[Record excerpts Boundary: Start]

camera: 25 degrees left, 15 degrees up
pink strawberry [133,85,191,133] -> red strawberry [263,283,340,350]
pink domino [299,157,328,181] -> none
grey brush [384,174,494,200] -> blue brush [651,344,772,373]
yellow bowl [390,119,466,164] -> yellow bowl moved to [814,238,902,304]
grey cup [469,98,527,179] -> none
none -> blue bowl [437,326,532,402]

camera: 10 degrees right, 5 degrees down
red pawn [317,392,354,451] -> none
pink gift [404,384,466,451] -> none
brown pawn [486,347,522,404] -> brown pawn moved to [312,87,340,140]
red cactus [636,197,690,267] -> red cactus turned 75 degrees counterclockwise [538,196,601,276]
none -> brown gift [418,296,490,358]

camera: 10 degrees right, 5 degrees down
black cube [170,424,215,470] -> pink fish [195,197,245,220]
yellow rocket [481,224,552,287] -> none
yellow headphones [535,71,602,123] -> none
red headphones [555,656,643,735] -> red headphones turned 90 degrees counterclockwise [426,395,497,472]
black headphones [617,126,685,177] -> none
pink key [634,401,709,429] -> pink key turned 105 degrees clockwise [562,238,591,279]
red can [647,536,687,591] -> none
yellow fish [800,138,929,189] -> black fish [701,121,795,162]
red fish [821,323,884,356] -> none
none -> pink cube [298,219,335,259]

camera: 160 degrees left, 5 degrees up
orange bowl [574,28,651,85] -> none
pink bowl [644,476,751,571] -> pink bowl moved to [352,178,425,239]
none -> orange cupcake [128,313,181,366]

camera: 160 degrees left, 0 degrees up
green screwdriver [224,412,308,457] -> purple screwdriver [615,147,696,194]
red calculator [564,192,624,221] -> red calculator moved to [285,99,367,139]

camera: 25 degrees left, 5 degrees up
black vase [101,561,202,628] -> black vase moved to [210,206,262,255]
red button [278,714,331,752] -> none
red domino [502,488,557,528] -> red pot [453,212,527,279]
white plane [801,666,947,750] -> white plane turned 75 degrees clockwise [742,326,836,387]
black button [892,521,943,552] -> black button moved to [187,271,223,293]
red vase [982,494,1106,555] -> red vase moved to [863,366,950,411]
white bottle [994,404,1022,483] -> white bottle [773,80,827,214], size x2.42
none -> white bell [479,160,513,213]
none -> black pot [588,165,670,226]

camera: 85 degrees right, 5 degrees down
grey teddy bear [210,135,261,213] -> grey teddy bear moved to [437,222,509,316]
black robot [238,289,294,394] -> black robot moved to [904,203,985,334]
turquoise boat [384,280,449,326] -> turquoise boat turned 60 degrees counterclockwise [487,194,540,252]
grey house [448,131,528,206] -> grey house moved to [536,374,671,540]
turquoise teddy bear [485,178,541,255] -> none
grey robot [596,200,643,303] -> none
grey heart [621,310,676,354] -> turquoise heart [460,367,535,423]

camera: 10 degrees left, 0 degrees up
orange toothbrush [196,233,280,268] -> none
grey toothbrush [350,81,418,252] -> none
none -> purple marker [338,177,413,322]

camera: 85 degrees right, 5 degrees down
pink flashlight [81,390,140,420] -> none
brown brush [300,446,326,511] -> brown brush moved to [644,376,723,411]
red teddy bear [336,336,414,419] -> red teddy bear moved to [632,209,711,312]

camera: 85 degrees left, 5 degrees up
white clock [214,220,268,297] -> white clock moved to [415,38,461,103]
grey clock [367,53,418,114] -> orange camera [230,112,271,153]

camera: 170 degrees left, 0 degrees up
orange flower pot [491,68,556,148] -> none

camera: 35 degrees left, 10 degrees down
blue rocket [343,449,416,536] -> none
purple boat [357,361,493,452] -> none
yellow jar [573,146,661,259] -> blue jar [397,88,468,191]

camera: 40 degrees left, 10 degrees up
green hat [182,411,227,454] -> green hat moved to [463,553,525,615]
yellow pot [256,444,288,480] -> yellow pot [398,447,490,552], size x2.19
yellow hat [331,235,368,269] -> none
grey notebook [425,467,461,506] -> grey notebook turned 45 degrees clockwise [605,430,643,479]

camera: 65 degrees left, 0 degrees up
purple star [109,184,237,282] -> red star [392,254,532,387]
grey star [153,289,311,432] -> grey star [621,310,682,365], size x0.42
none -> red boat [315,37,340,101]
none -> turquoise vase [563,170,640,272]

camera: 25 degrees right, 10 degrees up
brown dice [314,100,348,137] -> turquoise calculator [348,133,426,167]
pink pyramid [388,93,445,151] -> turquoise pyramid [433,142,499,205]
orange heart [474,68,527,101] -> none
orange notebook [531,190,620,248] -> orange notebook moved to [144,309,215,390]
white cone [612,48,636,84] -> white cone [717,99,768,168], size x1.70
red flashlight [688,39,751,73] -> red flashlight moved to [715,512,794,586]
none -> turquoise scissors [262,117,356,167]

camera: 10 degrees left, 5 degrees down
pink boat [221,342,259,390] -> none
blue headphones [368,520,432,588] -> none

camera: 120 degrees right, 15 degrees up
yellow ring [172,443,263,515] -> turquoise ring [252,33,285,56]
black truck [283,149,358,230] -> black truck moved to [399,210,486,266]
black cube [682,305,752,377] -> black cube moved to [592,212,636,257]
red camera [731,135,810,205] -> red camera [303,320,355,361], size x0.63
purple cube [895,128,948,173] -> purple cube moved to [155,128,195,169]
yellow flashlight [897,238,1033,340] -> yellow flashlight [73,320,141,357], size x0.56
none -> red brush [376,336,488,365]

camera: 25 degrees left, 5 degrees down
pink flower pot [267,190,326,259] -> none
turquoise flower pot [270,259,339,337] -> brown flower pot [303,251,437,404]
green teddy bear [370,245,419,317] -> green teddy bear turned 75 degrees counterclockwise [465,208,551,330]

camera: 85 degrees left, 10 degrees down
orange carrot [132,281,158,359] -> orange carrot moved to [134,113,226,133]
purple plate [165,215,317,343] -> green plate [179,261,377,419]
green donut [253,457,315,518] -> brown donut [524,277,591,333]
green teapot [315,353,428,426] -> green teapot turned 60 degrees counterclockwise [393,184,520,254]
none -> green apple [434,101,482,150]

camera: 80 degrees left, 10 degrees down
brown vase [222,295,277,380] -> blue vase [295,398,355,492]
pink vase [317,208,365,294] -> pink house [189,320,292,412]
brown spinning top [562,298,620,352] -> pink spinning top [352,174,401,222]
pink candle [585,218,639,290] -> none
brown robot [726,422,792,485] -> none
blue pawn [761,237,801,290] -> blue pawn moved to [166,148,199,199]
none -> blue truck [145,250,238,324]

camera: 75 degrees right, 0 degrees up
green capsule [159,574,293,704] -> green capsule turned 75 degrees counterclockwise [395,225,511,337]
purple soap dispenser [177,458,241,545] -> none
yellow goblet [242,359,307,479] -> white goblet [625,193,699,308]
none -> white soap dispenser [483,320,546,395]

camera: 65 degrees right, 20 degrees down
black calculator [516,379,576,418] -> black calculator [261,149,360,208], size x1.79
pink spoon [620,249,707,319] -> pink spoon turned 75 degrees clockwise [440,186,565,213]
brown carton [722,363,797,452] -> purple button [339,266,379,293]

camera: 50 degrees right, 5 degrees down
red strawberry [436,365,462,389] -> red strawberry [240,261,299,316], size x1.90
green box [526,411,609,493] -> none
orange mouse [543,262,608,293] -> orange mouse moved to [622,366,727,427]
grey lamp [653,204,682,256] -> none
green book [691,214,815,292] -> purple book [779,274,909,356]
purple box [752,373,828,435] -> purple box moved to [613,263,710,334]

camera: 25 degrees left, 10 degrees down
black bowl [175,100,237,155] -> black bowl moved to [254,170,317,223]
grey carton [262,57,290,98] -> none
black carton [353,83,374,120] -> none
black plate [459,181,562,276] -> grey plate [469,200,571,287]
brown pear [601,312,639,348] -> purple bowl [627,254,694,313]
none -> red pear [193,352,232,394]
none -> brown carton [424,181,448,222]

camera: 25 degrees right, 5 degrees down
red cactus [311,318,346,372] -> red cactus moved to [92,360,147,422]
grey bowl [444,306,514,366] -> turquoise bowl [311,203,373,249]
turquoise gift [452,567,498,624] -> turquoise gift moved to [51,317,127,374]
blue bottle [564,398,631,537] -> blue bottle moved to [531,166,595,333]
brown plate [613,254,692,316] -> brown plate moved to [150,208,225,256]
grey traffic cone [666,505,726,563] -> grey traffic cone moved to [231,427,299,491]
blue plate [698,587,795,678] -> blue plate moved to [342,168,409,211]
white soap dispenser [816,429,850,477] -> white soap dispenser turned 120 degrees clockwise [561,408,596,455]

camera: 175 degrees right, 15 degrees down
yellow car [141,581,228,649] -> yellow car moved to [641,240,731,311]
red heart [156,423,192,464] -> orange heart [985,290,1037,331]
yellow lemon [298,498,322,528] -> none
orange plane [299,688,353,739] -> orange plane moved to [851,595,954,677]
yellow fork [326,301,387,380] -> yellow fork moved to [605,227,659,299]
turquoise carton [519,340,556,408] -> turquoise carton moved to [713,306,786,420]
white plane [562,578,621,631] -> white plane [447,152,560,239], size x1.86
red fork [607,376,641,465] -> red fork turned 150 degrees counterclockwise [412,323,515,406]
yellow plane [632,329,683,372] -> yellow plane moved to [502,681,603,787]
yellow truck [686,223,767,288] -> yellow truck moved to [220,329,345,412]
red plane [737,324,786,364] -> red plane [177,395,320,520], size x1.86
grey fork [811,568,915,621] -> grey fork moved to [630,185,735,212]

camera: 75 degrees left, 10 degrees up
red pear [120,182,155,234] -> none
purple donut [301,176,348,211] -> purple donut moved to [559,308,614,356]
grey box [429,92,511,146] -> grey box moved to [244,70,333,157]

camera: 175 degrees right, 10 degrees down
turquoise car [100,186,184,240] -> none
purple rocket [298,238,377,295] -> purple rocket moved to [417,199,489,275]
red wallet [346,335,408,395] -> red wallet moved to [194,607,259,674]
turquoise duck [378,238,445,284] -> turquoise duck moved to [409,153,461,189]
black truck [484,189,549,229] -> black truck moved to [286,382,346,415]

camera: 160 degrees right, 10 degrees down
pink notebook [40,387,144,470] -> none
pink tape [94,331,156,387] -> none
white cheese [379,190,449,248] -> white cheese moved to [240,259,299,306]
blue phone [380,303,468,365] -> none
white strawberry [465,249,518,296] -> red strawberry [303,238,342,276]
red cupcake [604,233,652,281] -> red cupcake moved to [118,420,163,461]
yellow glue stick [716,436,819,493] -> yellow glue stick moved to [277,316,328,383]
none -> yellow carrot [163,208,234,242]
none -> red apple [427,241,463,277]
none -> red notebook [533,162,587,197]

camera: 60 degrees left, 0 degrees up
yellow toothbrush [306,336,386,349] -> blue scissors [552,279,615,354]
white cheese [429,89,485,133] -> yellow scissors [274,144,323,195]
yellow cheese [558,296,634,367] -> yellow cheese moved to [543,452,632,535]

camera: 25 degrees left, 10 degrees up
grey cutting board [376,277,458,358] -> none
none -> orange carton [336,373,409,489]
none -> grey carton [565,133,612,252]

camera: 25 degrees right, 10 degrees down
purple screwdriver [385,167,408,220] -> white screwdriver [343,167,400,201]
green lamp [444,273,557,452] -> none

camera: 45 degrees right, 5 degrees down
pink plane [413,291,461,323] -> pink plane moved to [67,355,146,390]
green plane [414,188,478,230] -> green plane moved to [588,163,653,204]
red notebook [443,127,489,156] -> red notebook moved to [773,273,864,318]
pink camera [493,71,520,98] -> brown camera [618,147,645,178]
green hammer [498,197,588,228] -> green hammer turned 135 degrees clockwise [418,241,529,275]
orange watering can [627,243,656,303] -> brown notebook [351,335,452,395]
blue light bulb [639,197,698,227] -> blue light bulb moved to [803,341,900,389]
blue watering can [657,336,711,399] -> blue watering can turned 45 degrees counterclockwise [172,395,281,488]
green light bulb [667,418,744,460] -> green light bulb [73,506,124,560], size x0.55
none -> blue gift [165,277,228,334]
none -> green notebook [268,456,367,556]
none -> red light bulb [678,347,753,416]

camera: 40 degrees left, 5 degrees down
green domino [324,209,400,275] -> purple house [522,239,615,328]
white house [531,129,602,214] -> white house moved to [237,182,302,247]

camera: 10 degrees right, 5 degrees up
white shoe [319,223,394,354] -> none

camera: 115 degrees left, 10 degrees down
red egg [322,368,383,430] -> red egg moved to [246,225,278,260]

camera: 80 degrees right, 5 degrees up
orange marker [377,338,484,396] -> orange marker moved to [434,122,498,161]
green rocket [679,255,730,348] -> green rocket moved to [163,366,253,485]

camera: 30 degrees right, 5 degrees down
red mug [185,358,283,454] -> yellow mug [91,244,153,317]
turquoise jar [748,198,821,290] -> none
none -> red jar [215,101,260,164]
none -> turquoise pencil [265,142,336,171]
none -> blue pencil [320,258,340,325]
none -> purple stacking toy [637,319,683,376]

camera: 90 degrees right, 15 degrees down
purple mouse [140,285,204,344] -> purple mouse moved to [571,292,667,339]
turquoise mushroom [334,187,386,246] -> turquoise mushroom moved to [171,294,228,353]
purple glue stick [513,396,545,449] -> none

[Record excerpts Boundary: End]

» **Exercise prompt**:
Exact duplication is required for the lines above, from the line that contains "red plane [737,324,786,364]" to the line that contains "camera: 175 degrees right, 10 degrees down", inclusive; omit all others.

» **Task solution**:
red plane [737,324,786,364] -> red plane [177,395,320,520], size x1.86
grey fork [811,568,915,621] -> grey fork moved to [630,185,735,212]

camera: 75 degrees left, 10 degrees up
red pear [120,182,155,234] -> none
purple donut [301,176,348,211] -> purple donut moved to [559,308,614,356]
grey box [429,92,511,146] -> grey box moved to [244,70,333,157]

camera: 175 degrees right, 10 degrees down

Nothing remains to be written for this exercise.